◆ **EXERCISE**
Please transcribe the records precisely; pictures stay out of your copy.

..............................

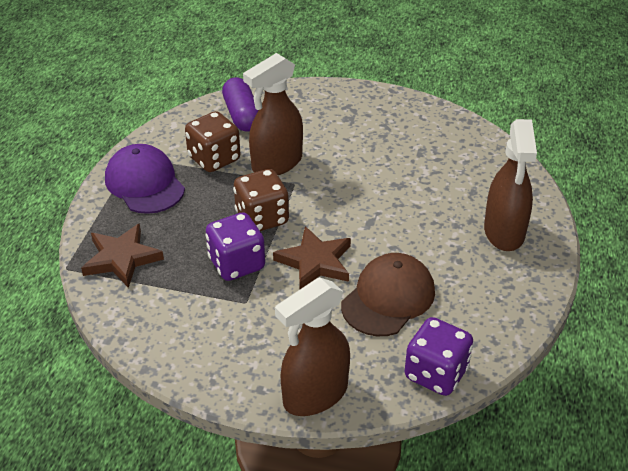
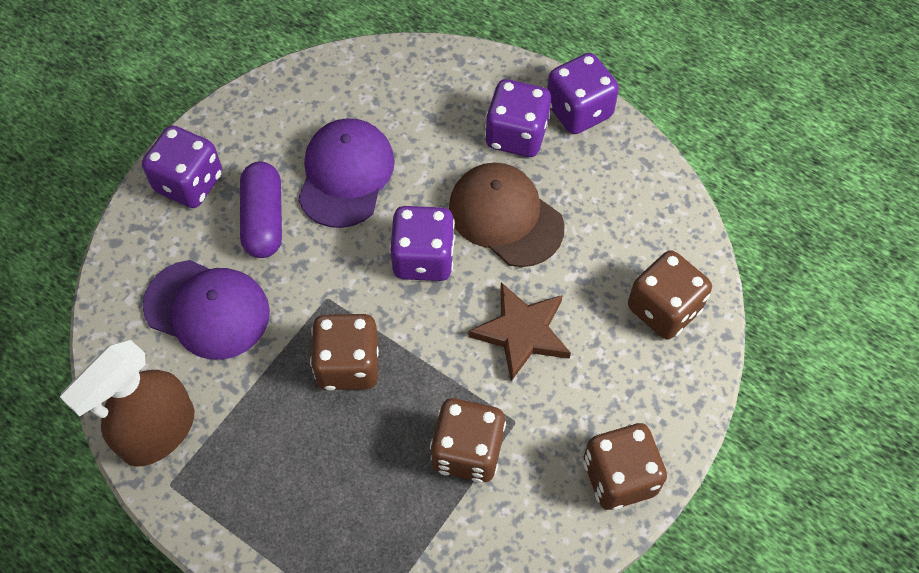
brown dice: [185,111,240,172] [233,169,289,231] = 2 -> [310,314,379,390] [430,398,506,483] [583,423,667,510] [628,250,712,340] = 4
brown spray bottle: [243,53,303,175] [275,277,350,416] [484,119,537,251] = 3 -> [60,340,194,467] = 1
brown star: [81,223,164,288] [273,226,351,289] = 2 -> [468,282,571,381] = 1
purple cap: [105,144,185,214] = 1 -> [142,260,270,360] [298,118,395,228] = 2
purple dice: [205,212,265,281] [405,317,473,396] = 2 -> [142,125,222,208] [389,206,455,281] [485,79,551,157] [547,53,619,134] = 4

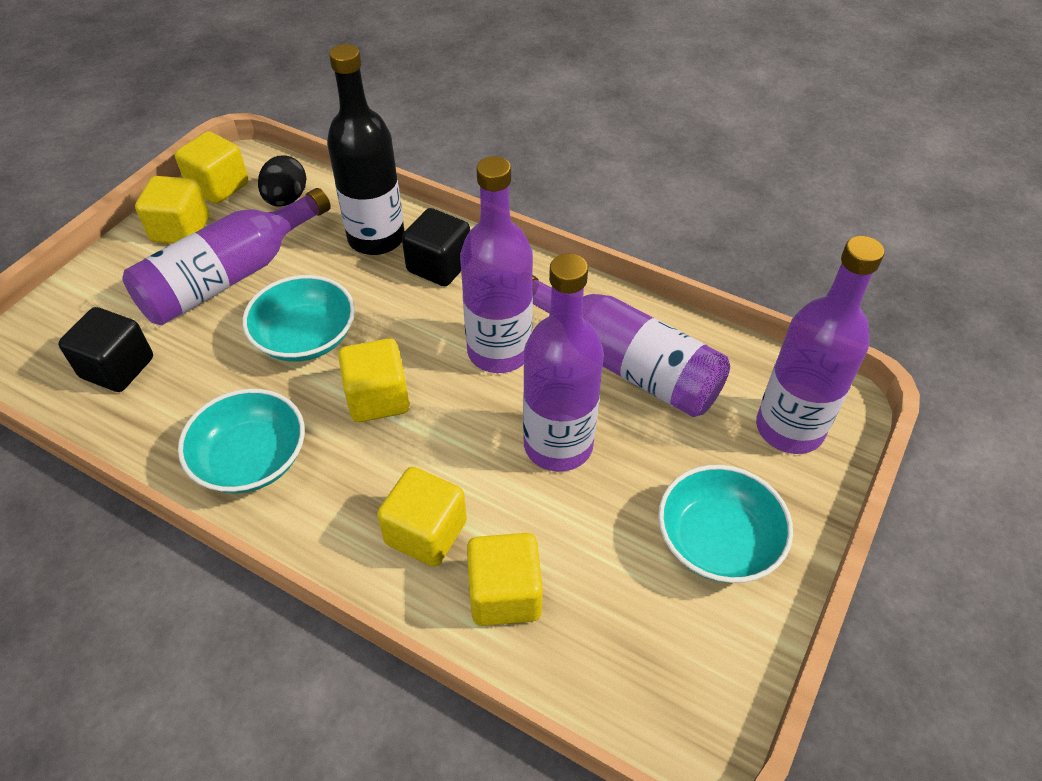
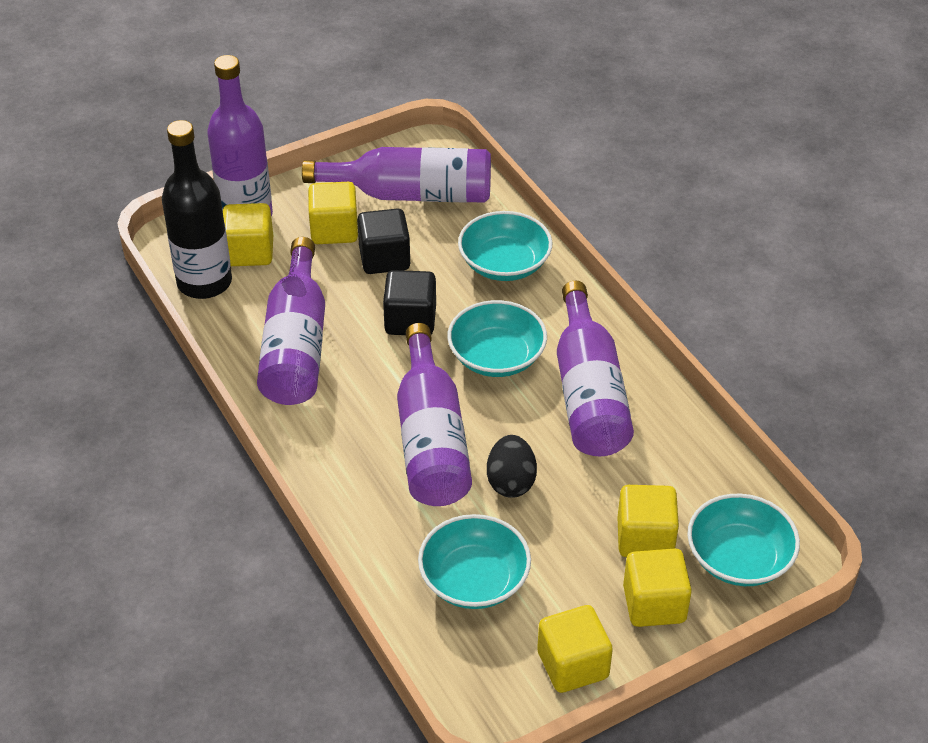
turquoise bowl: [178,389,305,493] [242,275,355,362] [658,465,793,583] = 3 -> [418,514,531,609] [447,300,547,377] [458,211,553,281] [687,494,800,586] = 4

..............................

◆ **RESPONSE BELOW**
brown dice: [185,111,240,172] [233,169,289,231] = 2 -> [310,314,379,390] [430,398,506,483] [583,423,667,510] [628,250,712,340] = 4
brown spray bottle: [243,53,303,175] [275,277,350,416] [484,119,537,251] = 3 -> [60,340,194,467] = 1
brown star: [81,223,164,288] [273,226,351,289] = 2 -> [468,282,571,381] = 1
purple cap: [105,144,185,214] = 1 -> [142,260,270,360] [298,118,395,228] = 2
purple dice: [205,212,265,281] [405,317,473,396] = 2 -> [142,125,222,208] [389,206,455,281] [485,79,551,157] [547,53,619,134] = 4

turquoise bowl: [178,389,305,493] [242,275,355,362] [658,465,793,583] = 3 -> [418,514,531,609] [447,300,547,377] [458,211,553,281] [687,494,800,586] = 4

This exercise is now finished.